DIRECTIONS FOR THIS TASK - Show every line of the data where the word "none" can be found.

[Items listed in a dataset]
····················

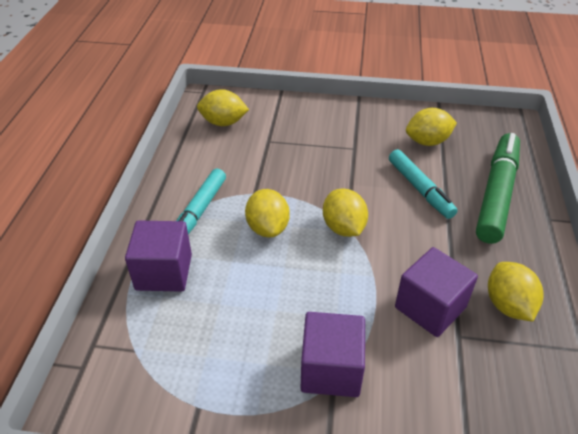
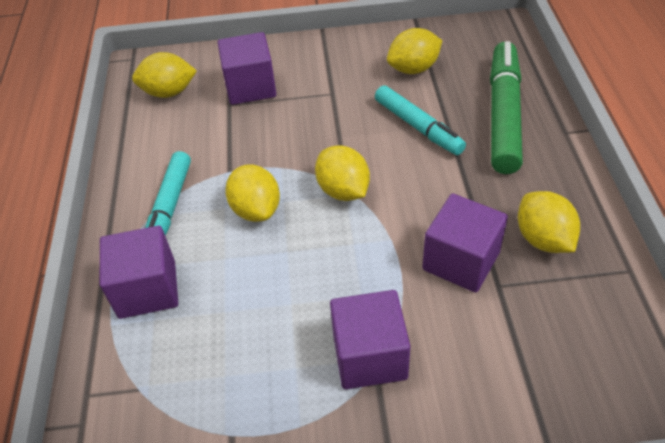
camera: 10 degrees left, 5 degrees up
none -> purple cube [218,32,276,105]

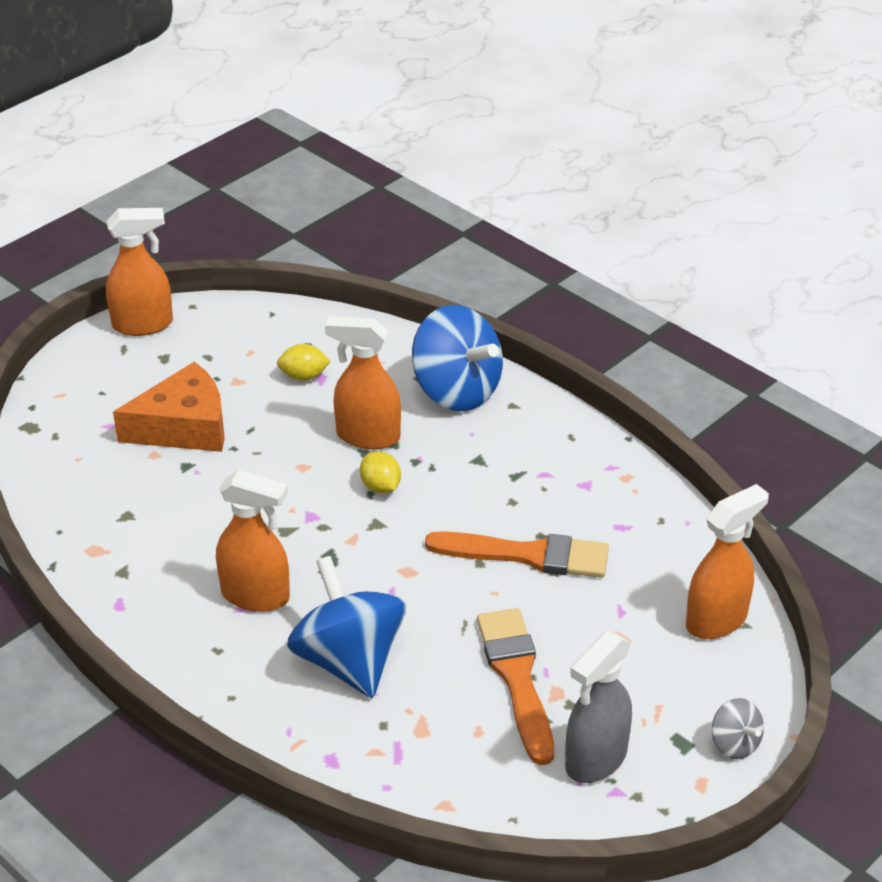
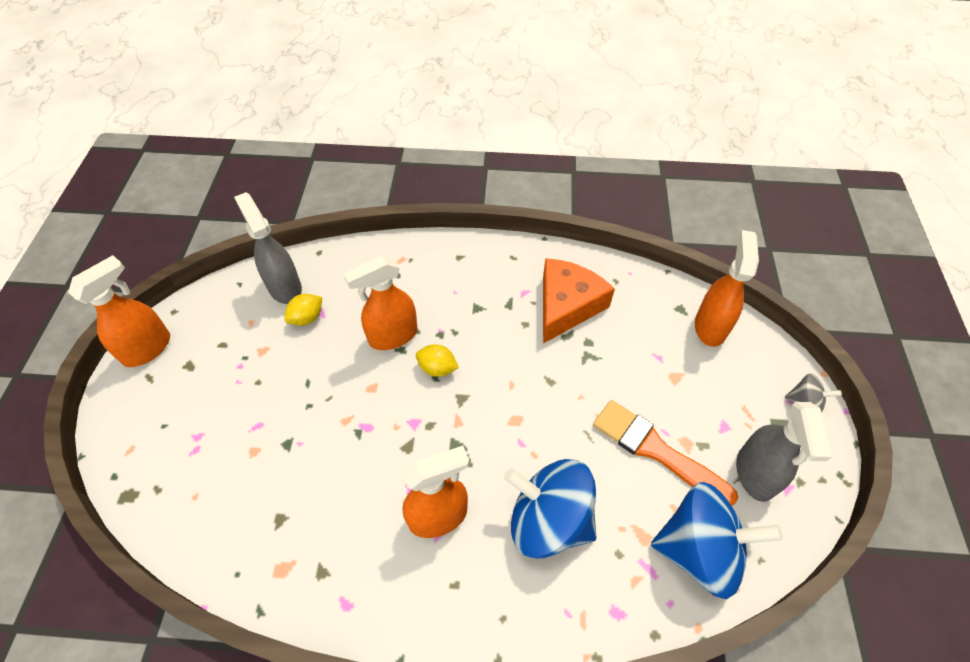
camera: 40 degrees left, 15 degrees up
orange cheese [113,362,225,452] -> orange cheese moved to [543,258,615,344]
blue spinning top [412,305,503,411] -> blue spinning top moved to [651,482,783,599]
orange brush [425,531,609,578] -> none
none -> grey spray bottle [234,192,302,304]

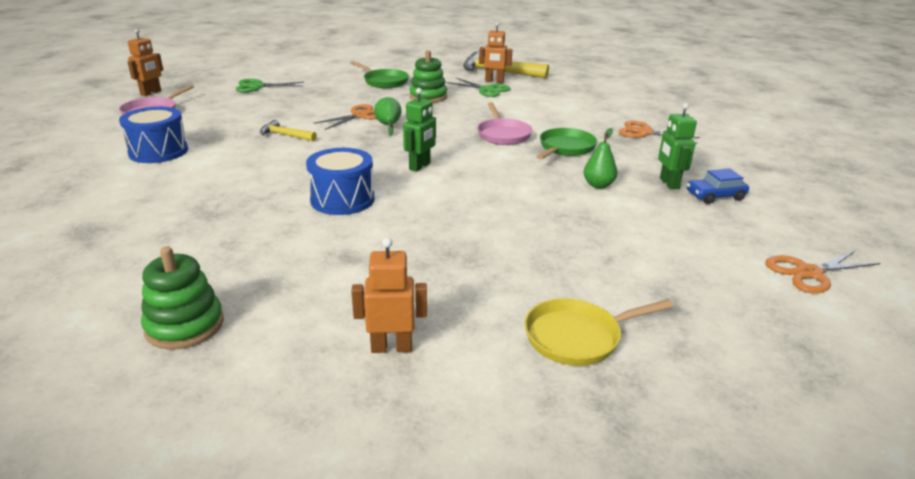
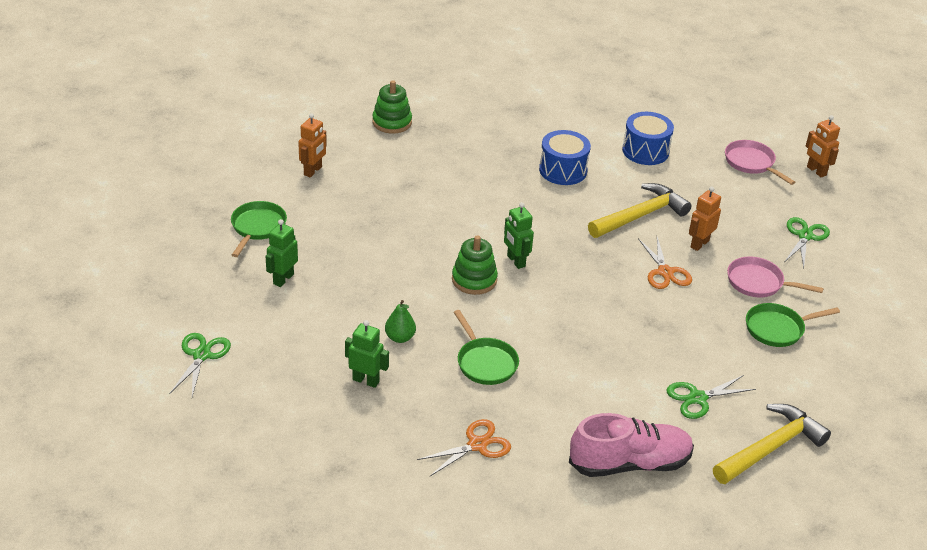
camera: 120 degrees right, 10 degrees up
yellow hammer [260,120,317,141] -> yellow hammer [588,183,692,238], size x1.90
blue drum [306,148,375,215] -> blue drum moved to [539,130,591,185]
green pear [374,97,402,136] -> none
green stacking toy [409,50,447,103] -> green stacking toy moved to [452,235,498,295]
pink pan [477,102,532,145] -> pink pan moved to [727,257,824,297]
orange robot [479,22,512,83] -> orange robot moved to [689,186,721,251]
yellow pan [524,298,673,366] -> green pan [231,201,287,257]
blue car [687,168,749,204] -> none
orange scissors [765,250,880,293] -> green scissors [170,333,231,397]
none -> green robot [265,219,298,287]
none -> pink shoe [569,413,694,477]

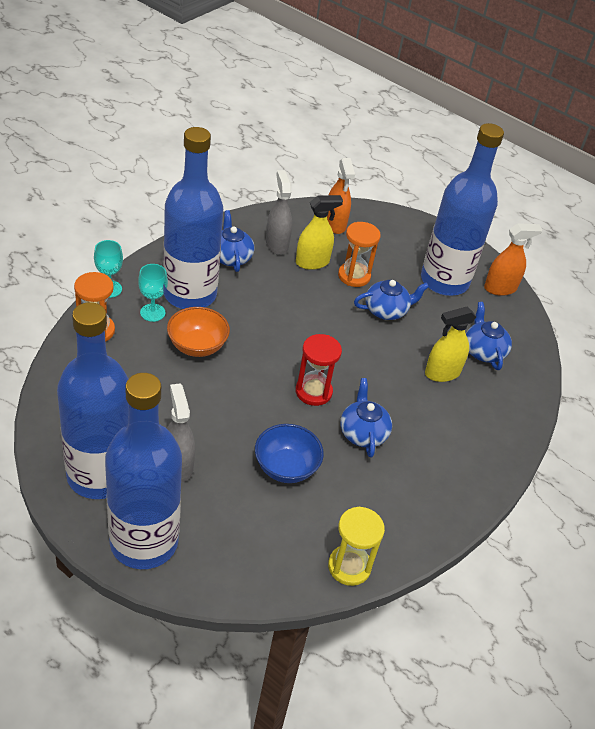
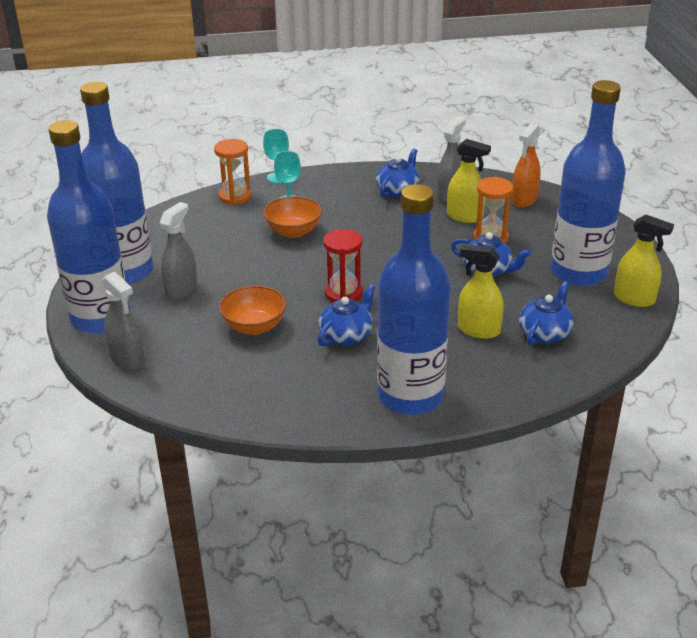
camera: 50 degrees right, 10 degrees down
blue bottle [163,127,223,309] -> blue bottle moved to [377,184,451,415]
blue bowl [255,424,324,483] -> orange bowl [219,285,286,335]
yellow hourglass [328,507,385,586] -> none
orange spray bottle [484,223,542,296] -> yellow spray bottle [614,214,674,307]
none -> grey spray bottle [102,272,145,370]

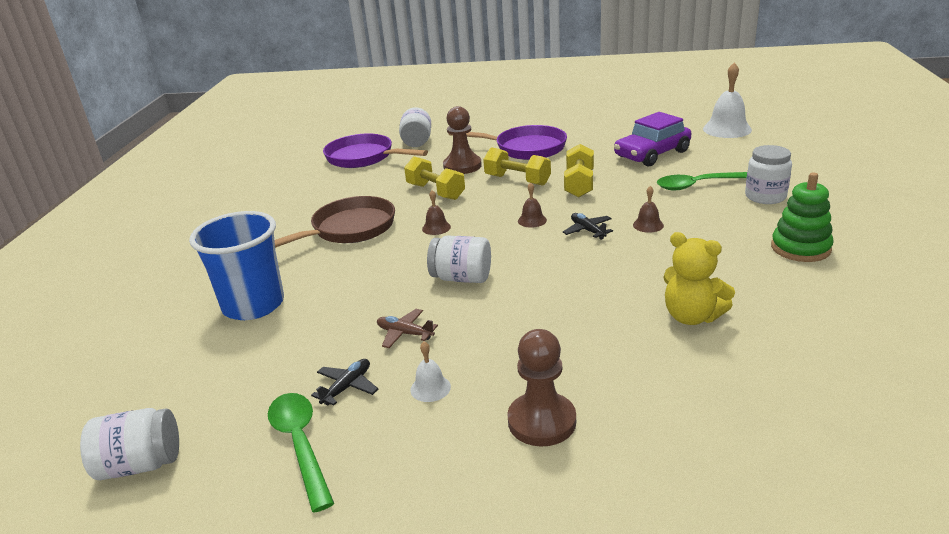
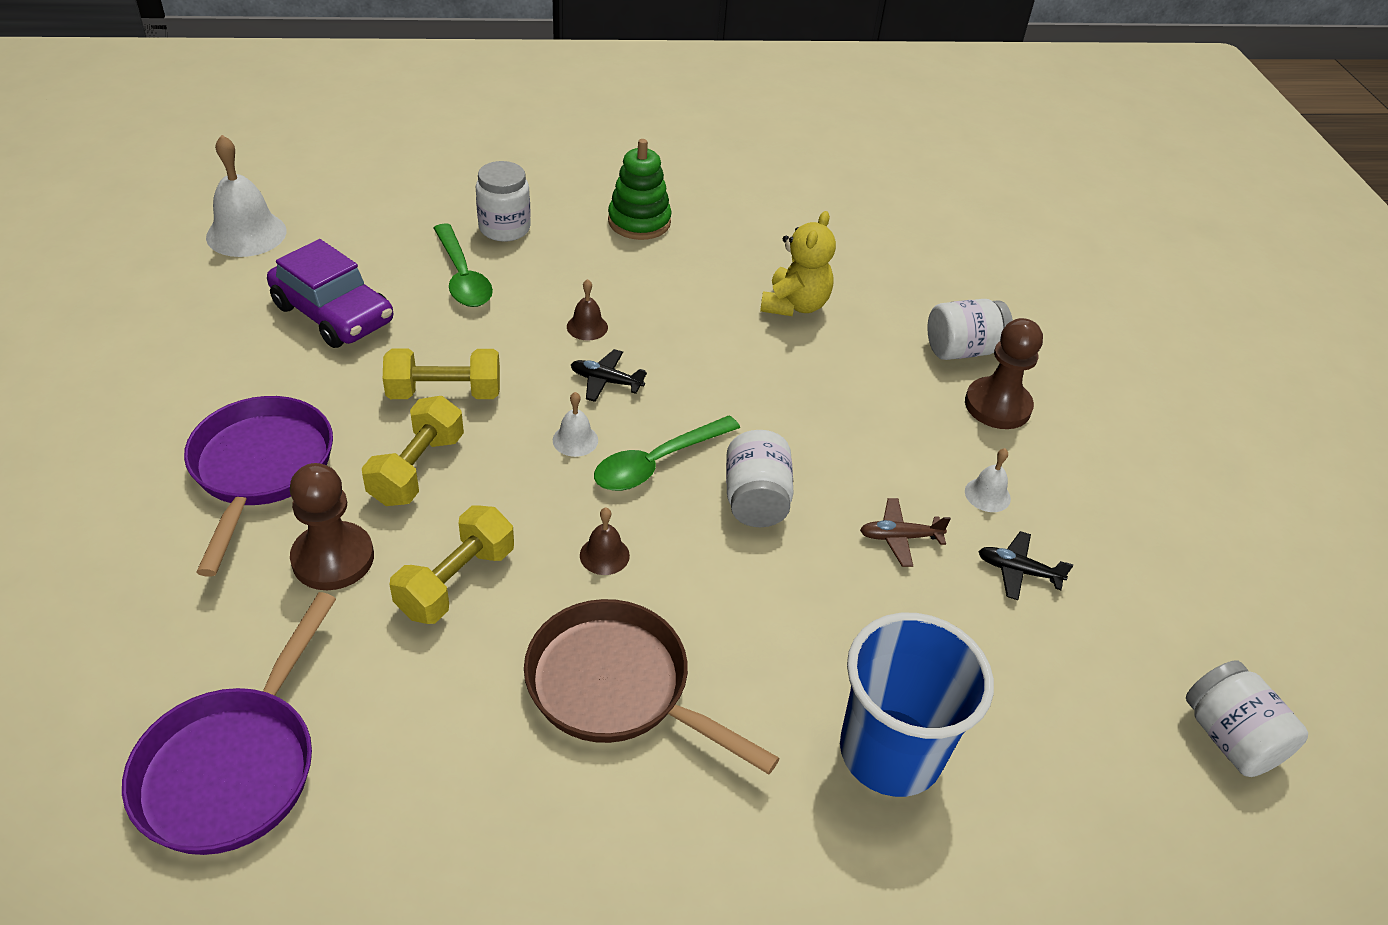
camera: 110 degrees left, 15 degrees up
green spoon [268,393,334,513] -> green spoon moved to [594,416,740,491]
brown plane [377,309,438,348] -> brown plane turned 75 degrees clockwise [860,498,951,567]
white jar [399,107,431,147] -> white jar moved to [927,299,1013,360]
brown bell [518,183,547,228] -> white bell [553,392,598,457]
black plane [563,213,613,240] -> black plane turned 60 degrees clockwise [571,349,647,402]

····················

OUTPUT BELOW -
none -> purple cube [218,32,276,105]
orange brush [425,531,609,578] -> none
none -> grey spray bottle [234,192,302,304]
green pear [374,97,402,136] -> none
blue car [687,168,749,204] -> none
none -> green robot [265,219,298,287]
none -> pink shoe [569,413,694,477]
yellow hourglass [328,507,385,586] -> none
none -> grey spray bottle [102,272,145,370]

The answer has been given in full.